Goal
Pick out every line in the items below that contains the string "major", and copy each such line in full. Case counts when matching.
-- Start of Extracted records --
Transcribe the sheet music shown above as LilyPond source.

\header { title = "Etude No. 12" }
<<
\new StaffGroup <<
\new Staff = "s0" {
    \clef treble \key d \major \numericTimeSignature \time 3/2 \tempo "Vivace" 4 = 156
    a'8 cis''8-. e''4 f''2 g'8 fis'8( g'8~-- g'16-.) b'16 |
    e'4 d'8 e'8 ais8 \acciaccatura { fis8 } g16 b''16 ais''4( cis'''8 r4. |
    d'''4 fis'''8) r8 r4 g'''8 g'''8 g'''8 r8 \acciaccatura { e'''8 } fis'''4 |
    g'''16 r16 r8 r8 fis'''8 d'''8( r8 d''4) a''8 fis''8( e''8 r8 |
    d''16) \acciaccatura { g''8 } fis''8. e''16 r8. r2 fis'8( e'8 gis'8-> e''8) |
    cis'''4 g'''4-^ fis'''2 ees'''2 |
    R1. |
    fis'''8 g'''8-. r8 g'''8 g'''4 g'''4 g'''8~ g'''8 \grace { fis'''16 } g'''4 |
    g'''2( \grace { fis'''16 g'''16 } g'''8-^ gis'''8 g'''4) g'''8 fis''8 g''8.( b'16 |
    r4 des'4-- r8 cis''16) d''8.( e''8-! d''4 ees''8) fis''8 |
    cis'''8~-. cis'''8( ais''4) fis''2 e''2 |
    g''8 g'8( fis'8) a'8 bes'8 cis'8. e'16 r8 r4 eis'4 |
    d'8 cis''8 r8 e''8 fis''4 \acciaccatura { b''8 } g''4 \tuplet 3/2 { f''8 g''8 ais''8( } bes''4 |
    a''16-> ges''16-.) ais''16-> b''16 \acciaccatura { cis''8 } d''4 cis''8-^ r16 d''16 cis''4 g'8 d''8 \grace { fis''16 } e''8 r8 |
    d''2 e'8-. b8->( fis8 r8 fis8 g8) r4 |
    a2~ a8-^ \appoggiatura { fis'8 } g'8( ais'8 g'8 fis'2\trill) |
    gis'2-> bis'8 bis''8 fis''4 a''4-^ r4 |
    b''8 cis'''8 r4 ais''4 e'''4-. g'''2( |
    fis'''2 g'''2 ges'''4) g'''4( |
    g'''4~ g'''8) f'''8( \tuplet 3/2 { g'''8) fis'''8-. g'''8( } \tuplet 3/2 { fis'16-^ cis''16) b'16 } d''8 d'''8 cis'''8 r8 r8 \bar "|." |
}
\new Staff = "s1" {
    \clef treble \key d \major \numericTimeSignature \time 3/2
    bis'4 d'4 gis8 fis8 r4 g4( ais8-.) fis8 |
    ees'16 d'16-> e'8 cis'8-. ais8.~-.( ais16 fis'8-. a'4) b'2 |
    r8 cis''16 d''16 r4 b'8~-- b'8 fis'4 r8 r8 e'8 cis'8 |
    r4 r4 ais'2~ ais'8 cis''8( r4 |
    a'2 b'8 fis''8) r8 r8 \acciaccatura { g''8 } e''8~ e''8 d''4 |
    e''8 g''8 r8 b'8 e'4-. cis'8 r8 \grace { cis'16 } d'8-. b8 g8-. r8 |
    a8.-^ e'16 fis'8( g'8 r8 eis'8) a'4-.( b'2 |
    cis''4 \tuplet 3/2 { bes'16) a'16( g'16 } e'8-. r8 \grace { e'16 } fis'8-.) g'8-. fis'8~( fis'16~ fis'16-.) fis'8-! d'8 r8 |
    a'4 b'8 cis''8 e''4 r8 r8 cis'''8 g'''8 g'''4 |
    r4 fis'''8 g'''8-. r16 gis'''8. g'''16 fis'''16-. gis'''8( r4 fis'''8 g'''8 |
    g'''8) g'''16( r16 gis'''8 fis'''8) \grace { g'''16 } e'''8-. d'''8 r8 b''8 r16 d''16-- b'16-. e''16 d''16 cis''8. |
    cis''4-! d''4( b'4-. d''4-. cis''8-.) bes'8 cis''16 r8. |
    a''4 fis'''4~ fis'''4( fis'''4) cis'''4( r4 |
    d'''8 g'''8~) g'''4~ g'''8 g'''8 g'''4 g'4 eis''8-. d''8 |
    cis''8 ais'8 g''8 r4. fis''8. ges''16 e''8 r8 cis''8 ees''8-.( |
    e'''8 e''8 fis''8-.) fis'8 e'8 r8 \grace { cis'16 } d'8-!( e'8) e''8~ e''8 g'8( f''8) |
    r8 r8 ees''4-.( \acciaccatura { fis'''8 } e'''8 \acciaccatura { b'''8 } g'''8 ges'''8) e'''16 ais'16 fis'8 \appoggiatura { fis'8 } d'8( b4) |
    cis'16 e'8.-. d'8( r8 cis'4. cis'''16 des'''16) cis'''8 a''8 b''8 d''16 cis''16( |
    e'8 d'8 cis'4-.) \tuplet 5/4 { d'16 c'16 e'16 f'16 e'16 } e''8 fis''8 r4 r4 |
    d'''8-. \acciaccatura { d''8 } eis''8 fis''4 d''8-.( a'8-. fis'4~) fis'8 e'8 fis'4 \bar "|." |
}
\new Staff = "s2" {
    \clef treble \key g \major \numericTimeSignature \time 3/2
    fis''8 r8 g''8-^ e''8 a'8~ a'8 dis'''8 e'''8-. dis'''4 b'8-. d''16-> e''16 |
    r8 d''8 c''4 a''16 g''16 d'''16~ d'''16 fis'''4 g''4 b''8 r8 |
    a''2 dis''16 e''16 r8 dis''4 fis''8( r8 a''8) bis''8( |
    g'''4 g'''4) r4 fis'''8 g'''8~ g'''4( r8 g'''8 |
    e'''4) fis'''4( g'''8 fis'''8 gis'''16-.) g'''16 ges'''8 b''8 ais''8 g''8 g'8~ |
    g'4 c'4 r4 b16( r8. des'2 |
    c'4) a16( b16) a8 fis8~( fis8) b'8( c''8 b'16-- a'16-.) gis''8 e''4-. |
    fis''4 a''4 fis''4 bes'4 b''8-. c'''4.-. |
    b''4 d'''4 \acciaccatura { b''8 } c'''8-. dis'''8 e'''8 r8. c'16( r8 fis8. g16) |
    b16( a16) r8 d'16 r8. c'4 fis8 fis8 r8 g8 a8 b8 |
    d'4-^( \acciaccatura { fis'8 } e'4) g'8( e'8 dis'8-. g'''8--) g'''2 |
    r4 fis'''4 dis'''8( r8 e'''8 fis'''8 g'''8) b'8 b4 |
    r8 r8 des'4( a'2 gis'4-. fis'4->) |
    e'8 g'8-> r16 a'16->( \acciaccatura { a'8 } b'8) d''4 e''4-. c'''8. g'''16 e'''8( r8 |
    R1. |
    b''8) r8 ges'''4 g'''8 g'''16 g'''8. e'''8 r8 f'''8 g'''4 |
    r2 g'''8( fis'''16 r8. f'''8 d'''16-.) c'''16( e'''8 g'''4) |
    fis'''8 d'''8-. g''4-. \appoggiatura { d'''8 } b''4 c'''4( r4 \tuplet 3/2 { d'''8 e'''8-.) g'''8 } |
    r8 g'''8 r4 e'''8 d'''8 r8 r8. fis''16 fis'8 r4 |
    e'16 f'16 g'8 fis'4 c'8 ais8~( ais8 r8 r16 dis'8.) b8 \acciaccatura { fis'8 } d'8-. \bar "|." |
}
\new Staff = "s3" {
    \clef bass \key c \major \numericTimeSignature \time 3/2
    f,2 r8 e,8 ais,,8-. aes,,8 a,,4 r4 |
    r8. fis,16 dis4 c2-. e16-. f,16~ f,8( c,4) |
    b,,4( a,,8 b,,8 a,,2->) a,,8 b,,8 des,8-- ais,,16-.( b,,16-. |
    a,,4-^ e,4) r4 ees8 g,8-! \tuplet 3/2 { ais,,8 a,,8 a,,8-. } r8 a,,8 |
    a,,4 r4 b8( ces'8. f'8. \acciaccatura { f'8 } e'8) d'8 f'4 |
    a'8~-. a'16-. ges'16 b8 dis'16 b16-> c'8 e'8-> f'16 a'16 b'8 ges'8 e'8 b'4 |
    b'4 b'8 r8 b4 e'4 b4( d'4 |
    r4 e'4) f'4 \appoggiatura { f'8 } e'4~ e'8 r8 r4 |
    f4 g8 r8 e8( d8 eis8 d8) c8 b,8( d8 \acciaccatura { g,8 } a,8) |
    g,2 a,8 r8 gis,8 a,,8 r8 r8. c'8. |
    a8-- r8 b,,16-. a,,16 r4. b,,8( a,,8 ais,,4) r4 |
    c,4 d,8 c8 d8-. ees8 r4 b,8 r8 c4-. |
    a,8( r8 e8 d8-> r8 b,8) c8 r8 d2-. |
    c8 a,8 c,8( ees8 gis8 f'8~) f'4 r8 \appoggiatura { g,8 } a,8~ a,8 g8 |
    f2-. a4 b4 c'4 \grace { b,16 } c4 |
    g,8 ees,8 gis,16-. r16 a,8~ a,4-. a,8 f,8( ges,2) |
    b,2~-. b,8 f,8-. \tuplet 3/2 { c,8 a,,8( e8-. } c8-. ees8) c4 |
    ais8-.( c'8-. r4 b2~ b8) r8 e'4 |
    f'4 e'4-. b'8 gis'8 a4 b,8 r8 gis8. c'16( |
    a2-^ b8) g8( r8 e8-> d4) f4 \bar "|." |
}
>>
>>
-- End of Extracted records --
Worked answer
    \clef treble \key d \major \numericTimeSignature \time 3/2 \tempo "Vivace" 4 = 156
    \clef treble \key d \major \numericTimeSignature \time 3/2
    \clef treble \key g \major \numericTimeSignature \time 3/2
    \clef bass \key c \major \numericTimeSignature \time 3/2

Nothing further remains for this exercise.